**Task prompt**
Search the records for the string "moved", then copy each line where it appears.

**Given information**

((

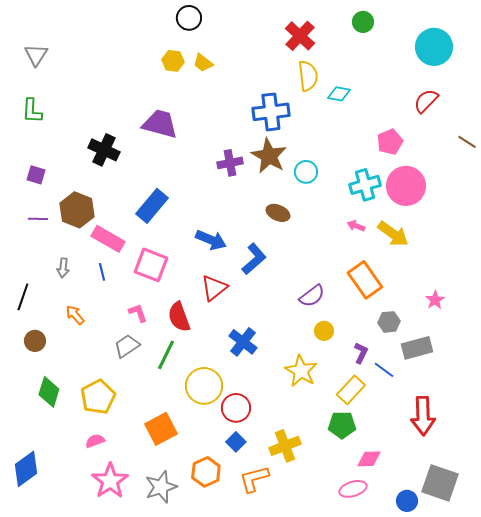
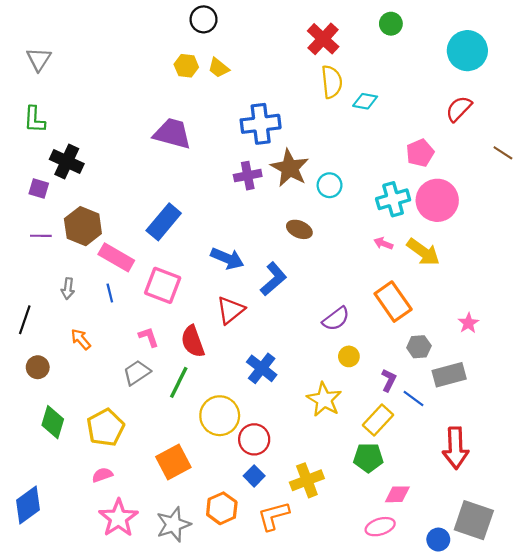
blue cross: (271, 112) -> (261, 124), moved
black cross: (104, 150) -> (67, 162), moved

))
((

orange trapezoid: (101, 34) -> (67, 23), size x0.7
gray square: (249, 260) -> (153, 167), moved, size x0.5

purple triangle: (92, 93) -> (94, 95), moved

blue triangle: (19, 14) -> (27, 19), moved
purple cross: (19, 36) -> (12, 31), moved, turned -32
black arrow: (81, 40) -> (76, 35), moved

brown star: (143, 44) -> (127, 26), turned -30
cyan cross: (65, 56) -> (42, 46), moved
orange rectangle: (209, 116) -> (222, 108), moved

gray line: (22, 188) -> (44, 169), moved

))

**Your solution**
blue cross: (271, 112) -> (261, 124), moved
black cross: (104, 150) -> (67, 162), moved
gray square: (249, 260) -> (153, 167), moved, size x0.5
purple triangle: (92, 93) -> (94, 95), moved
blue triangle: (19, 14) -> (27, 19), moved
purple cross: (19, 36) -> (12, 31), moved, turned -32
black arrow: (81, 40) -> (76, 35), moved
cyan cross: (65, 56) -> (42, 46), moved
orange rectangle: (209, 116) -> (222, 108), moved
gray line: (22, 188) -> (44, 169), moved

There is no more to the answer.